Before-and-after change data

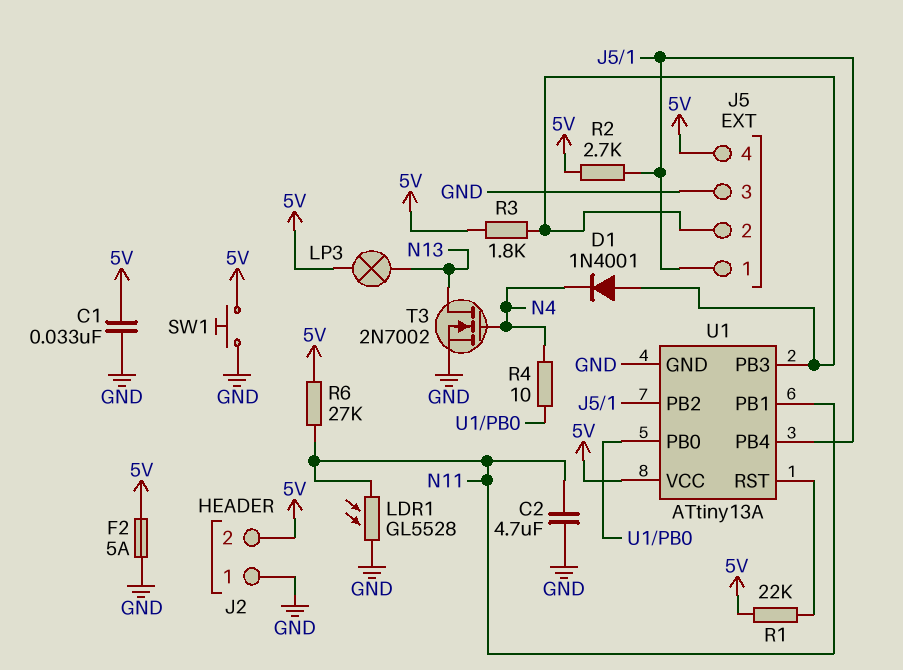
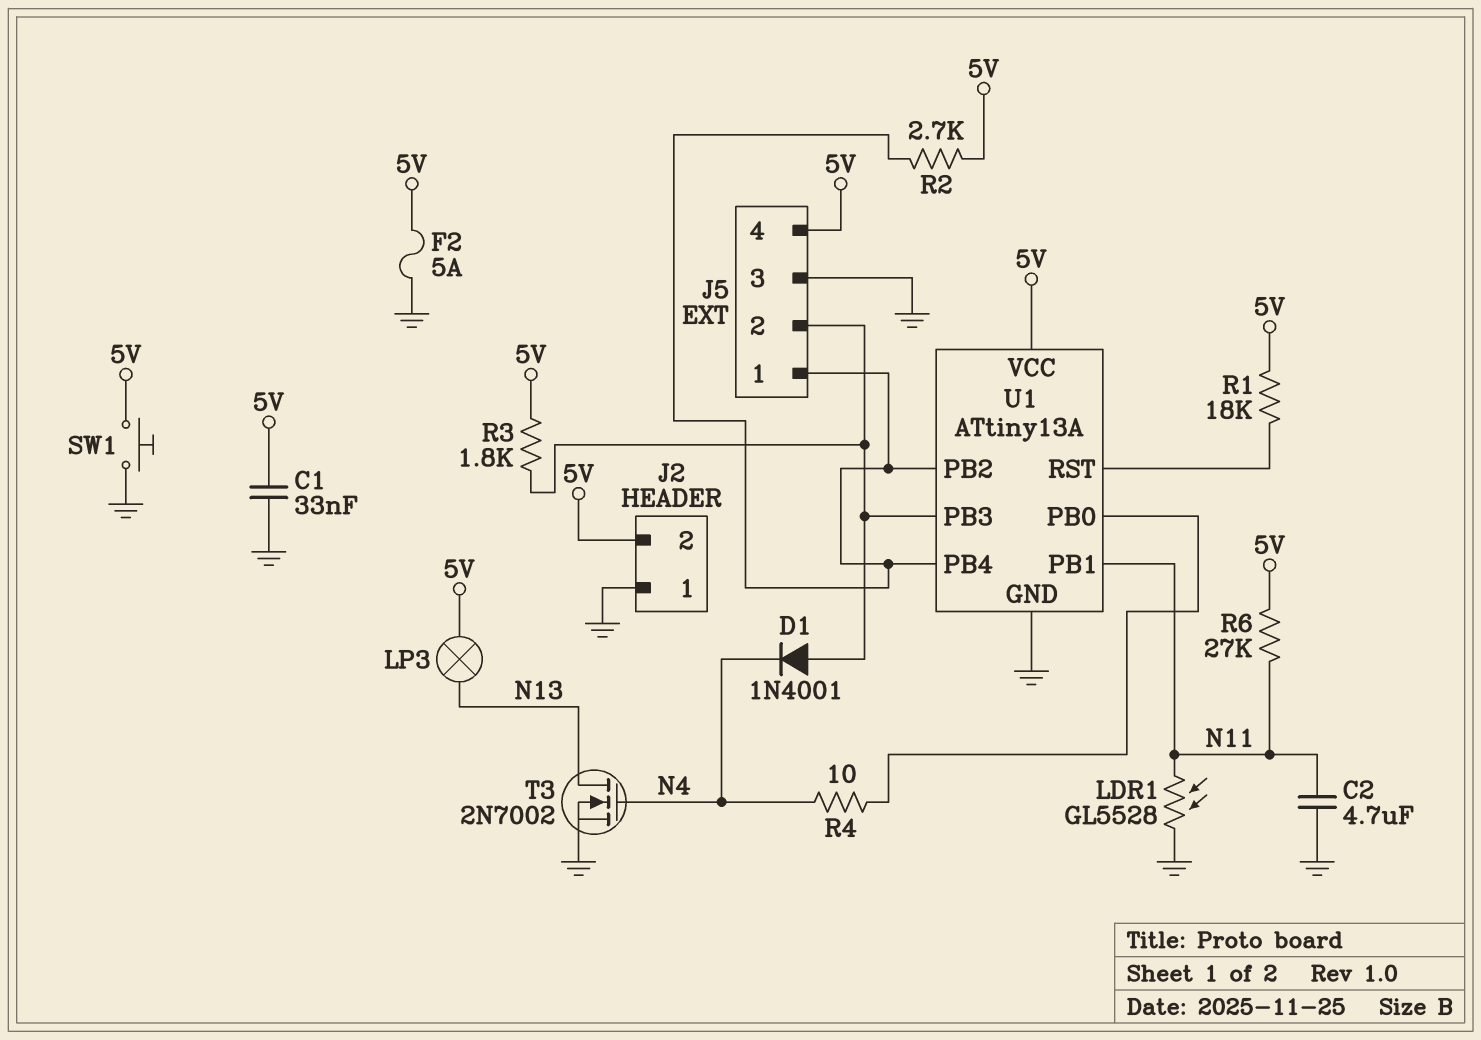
R1: 22k (5V, U1/RST) -> 18k (5V, U1/RST)

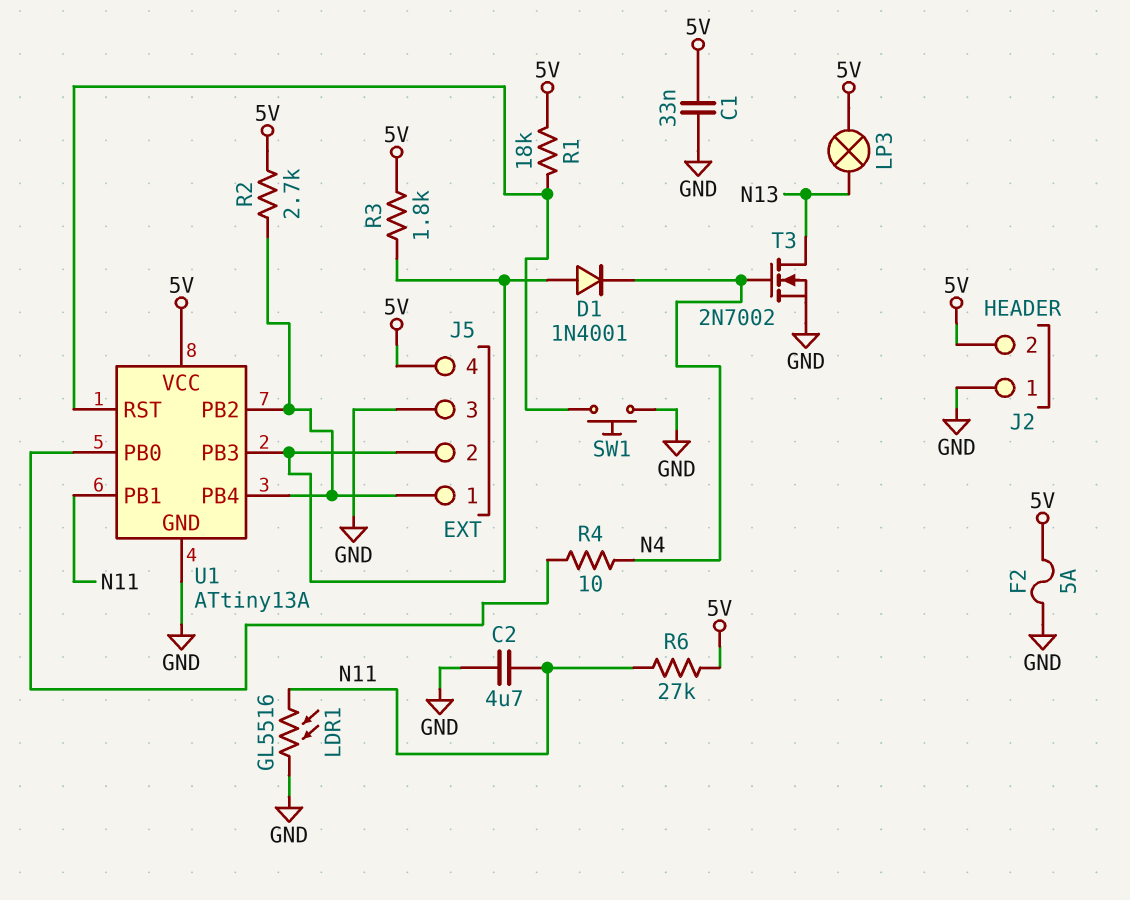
LDR1: GL5528 (GND, N11) -> GL5516 (GND, N11)
SW1: button (5V, GND) -> button (GND, U1/RST)

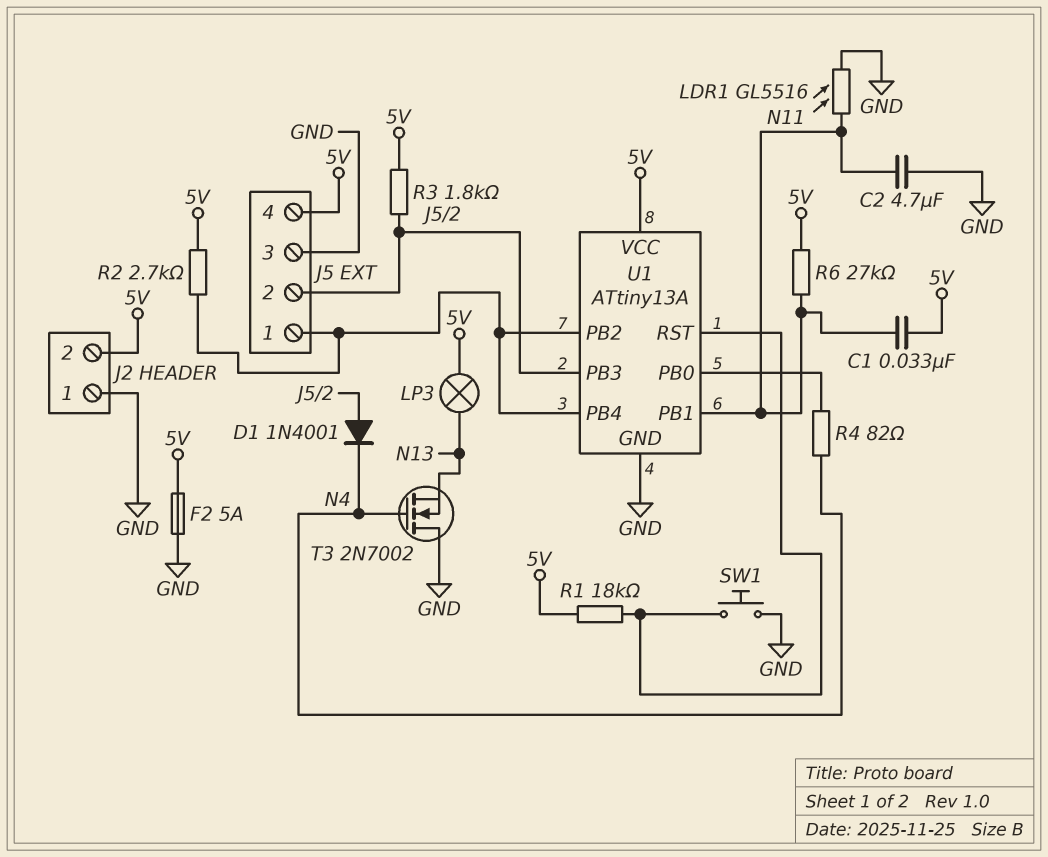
C1: 33nF (5V, GND) -> 33nF (5V, N11)
R4: 10 (N4, U1/PB0) -> 82 (N4, U1/PB0)
T3: NMOS 2N7002 (G N4, D N13, S GND) -> NMOS 2N7002 (G N4, D GND, S N13)

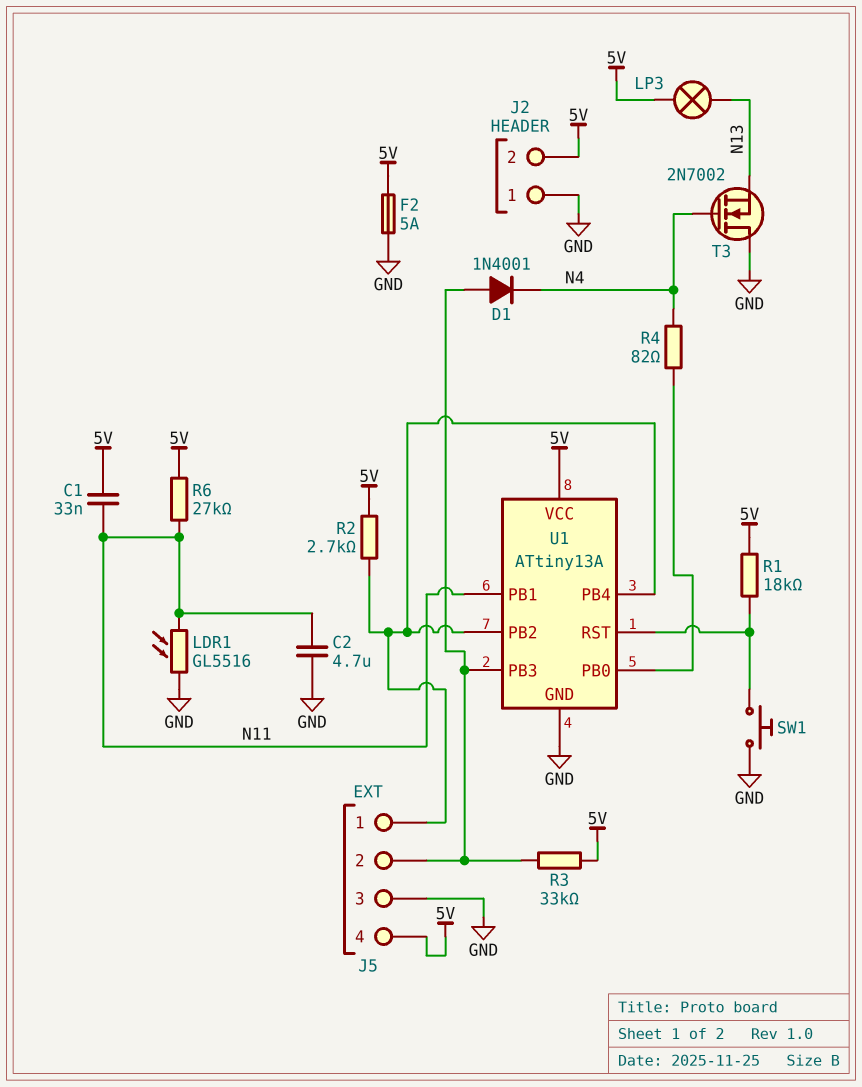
R3: 1.8k (5V, J5/2) -> 33k (5V, J5/2)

Goal of the exercise |
Would you set down each line of the data exactly, with no images included?

The answer |
R1: 22k (5V, U1/RST) -> 18k (5V, U1/RST)

LDR1: GL5528 (GND, N11) -> GL5516 (GND, N11)
SW1: button (5V, GND) -> button (GND, U1/RST)

C1: 33nF (5V, GND) -> 33nF (5V, N11)
R4: 10 (N4, U1/PB0) -> 82 (N4, U1/PB0)
T3: NMOS 2N7002 (G N4, D N13, S GND) -> NMOS 2N7002 (G N4, D GND, S N13)

R3: 1.8k (5V, J5/2) -> 33k (5V, J5/2)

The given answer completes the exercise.